WHAT THE TASK ASKS:
Look through the entries. Copy each line that has the word "track".

Content starts

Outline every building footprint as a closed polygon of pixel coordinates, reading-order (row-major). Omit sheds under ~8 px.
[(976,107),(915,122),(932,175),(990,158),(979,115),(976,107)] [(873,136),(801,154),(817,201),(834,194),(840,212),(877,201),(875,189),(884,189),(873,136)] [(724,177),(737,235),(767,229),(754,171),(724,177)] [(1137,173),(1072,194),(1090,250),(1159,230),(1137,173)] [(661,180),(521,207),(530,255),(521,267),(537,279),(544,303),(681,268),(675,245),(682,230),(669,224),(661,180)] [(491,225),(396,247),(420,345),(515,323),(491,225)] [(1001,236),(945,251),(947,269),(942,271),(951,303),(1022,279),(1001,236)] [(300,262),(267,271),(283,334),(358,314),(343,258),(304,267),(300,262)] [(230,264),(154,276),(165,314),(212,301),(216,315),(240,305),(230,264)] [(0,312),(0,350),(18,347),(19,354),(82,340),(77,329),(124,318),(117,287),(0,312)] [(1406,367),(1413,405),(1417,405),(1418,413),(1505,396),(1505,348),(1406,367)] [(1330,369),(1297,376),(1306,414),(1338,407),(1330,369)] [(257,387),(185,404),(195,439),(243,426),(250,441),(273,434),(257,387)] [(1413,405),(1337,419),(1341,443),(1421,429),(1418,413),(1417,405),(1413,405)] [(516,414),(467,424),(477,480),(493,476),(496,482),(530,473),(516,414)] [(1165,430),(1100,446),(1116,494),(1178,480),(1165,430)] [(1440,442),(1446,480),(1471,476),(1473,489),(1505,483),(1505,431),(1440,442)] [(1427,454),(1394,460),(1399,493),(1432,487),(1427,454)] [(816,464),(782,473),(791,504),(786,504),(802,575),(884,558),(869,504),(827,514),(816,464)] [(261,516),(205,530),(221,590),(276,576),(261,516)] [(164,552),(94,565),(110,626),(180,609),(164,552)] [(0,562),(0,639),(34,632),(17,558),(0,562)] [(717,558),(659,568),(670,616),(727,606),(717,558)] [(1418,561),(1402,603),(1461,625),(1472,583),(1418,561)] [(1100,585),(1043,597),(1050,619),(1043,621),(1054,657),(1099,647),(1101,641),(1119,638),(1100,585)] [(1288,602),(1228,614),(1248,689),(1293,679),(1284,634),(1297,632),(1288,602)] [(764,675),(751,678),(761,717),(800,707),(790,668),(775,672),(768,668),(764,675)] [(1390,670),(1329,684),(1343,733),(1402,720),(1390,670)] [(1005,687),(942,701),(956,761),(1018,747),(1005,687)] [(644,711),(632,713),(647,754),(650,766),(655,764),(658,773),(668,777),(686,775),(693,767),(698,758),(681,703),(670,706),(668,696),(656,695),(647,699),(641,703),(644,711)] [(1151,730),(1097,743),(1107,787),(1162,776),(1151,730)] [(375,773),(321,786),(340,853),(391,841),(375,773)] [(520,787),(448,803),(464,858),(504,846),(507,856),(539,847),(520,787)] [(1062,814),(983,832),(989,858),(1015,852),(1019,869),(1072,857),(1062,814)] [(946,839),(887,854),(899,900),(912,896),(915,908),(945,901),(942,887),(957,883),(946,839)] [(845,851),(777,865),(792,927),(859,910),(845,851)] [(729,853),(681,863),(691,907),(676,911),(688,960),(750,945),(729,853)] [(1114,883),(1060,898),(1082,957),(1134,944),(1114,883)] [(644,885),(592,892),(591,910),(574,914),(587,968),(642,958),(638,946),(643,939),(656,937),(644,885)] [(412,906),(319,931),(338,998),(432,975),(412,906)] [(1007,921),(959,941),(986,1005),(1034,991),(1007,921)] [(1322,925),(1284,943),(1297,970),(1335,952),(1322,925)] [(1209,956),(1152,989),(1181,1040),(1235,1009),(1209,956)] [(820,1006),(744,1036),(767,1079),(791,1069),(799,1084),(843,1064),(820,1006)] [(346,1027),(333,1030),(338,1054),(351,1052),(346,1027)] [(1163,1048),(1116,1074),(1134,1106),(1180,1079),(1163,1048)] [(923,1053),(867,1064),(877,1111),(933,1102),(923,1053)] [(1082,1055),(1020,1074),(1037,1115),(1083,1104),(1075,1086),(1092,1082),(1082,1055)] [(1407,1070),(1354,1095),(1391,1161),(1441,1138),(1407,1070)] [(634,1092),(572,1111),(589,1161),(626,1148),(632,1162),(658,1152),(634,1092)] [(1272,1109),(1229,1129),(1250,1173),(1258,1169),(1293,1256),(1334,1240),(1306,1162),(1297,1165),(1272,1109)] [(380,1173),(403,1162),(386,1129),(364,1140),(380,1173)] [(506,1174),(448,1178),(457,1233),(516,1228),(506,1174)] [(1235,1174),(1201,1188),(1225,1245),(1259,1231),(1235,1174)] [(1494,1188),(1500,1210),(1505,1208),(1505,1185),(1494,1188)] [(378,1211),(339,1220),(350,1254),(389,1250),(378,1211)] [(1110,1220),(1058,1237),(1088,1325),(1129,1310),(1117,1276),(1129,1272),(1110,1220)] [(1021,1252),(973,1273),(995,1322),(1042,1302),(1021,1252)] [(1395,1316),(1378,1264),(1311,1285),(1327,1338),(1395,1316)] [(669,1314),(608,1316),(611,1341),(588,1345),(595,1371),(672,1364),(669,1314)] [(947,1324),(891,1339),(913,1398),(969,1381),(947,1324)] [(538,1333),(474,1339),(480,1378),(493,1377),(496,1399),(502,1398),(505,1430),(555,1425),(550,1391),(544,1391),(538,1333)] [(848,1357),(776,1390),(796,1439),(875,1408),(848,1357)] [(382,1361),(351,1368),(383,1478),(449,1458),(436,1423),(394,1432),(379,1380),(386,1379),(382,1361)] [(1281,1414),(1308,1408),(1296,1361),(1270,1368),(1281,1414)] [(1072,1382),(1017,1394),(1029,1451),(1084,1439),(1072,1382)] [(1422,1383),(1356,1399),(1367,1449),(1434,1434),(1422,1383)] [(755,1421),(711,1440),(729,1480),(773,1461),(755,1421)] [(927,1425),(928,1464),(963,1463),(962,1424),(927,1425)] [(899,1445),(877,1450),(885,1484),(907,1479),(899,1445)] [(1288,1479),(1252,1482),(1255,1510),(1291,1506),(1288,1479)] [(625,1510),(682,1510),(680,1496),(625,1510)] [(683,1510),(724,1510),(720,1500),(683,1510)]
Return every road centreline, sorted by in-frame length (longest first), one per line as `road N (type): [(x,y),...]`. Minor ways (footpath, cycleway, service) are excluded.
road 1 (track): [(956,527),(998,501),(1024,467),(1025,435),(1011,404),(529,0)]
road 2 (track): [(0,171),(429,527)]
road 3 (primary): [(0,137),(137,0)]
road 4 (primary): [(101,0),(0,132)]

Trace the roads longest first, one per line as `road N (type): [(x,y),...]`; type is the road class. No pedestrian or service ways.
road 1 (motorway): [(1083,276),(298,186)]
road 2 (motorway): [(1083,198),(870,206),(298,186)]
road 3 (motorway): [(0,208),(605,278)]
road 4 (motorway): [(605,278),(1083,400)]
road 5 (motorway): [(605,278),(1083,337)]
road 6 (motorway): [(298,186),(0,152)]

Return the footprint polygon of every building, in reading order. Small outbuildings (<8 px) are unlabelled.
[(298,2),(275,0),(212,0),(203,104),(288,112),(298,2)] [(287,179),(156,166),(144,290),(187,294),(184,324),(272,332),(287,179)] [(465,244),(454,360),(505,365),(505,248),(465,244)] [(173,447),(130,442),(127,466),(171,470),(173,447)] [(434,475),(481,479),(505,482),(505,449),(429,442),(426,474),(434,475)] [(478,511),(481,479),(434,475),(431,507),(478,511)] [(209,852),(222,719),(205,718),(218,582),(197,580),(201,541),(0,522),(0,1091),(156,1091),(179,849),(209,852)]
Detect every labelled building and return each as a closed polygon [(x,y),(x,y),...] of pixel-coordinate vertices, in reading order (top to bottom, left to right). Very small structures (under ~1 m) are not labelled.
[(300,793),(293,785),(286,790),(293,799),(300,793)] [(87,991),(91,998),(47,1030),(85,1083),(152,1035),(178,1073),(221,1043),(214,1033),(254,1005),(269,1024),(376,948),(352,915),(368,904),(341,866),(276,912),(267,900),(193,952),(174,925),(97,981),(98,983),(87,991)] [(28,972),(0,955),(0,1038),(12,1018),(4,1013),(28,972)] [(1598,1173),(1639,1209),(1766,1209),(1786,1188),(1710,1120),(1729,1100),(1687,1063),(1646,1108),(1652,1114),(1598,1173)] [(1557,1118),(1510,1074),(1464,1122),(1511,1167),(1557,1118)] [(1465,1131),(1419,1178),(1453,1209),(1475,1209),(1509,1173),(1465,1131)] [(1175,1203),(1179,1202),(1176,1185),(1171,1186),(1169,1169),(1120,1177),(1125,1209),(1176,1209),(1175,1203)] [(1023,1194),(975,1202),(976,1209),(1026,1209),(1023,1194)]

Content ends

WRITTEN SOLUTION:
road 1 (track): [(956,527),(998,501),(1024,467),(1025,435),(1011,404),(529,0)]
road 2 (track): [(0,171),(429,527)]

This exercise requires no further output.